Start of Block
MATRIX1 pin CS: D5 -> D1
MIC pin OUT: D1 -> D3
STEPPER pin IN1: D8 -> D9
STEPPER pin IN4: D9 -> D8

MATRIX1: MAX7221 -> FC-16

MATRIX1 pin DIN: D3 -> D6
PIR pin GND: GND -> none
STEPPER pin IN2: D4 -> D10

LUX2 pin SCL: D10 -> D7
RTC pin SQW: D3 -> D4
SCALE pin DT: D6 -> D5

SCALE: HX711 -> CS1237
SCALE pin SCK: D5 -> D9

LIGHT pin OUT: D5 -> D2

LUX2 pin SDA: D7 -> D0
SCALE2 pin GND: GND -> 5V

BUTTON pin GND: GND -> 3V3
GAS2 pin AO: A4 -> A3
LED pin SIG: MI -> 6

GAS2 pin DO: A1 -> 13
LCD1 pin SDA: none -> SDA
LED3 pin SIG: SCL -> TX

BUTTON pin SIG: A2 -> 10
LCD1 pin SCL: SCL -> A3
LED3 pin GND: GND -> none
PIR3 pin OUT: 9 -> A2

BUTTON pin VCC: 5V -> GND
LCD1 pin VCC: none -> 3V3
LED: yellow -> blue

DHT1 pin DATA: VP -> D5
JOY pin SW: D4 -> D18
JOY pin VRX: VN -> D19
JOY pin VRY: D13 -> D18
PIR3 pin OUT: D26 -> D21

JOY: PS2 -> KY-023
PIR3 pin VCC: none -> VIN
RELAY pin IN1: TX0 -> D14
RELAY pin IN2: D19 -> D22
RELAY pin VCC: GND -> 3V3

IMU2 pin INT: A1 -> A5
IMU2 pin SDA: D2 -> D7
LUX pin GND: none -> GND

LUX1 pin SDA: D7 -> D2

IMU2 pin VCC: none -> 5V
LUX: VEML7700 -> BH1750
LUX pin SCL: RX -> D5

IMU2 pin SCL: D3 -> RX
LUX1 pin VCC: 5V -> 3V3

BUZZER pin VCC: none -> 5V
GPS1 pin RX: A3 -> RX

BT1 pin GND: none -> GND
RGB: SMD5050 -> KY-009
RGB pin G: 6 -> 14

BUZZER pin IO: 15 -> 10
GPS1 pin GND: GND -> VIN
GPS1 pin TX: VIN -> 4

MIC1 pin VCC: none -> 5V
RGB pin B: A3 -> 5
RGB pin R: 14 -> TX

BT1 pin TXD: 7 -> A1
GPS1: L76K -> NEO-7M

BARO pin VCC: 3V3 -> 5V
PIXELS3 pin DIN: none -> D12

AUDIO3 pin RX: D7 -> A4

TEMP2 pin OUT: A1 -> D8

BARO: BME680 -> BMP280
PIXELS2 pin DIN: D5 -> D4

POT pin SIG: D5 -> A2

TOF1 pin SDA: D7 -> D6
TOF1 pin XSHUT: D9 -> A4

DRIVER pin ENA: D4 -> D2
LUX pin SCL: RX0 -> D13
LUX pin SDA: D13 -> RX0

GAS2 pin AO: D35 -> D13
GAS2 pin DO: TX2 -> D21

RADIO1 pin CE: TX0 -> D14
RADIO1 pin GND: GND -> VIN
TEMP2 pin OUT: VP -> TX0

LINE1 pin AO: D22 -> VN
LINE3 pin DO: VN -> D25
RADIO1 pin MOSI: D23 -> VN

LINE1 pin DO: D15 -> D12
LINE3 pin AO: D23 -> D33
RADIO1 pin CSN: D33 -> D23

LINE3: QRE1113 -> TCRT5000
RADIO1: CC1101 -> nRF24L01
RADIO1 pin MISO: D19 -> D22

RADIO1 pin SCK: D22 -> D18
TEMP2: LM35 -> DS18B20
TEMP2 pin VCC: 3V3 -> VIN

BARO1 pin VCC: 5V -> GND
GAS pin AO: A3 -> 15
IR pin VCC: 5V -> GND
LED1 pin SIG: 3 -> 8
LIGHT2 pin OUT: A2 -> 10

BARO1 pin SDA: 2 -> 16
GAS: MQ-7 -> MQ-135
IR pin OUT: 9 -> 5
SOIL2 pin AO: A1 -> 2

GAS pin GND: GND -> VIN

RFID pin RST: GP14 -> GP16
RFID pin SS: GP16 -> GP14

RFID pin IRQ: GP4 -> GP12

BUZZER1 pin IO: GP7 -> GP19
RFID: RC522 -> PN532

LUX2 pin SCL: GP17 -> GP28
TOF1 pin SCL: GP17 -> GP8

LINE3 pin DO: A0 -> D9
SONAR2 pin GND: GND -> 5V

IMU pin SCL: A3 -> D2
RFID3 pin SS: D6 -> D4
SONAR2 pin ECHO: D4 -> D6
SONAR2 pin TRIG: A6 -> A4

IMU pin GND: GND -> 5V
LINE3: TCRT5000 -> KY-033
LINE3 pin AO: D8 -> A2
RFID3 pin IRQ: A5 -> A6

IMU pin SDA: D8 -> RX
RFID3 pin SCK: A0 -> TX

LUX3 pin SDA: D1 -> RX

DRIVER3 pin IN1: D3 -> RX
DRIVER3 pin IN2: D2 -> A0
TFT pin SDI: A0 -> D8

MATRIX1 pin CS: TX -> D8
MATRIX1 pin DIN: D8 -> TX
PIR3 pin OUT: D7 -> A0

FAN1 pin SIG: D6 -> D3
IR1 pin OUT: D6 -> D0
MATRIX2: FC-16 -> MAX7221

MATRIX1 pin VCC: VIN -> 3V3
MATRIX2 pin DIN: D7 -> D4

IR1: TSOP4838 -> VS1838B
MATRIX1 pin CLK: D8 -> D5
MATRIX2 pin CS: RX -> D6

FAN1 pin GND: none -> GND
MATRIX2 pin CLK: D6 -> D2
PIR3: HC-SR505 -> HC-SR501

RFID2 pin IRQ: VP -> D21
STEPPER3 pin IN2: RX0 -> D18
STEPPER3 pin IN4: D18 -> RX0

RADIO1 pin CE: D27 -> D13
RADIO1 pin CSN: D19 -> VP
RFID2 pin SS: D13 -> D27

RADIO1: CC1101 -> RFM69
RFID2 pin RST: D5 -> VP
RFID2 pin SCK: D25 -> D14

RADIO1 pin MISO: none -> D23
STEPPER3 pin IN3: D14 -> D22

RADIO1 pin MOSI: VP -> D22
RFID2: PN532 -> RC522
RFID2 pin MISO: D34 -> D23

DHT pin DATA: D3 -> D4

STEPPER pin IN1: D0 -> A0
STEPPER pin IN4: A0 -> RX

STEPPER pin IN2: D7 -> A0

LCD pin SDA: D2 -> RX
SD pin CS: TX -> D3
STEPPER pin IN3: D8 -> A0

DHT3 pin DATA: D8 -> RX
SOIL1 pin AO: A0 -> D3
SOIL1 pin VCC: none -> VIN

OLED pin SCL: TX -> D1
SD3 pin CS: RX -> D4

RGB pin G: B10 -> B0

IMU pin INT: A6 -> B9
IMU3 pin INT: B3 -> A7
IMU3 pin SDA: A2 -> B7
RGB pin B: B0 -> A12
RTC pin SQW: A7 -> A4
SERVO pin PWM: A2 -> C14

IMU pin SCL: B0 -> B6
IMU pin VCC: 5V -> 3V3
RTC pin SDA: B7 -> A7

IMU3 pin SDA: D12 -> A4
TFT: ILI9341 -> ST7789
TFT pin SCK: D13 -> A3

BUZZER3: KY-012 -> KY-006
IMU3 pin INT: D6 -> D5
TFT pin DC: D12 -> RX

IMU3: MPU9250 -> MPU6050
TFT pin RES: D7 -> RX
End of Block
Required action. Filter the listing for the word "RELAY" and copy each line that has it.

Answer.
RELAY pin IN1: TX0 -> D14
RELAY pin IN2: D19 -> D22
RELAY pin VCC: GND -> 3V3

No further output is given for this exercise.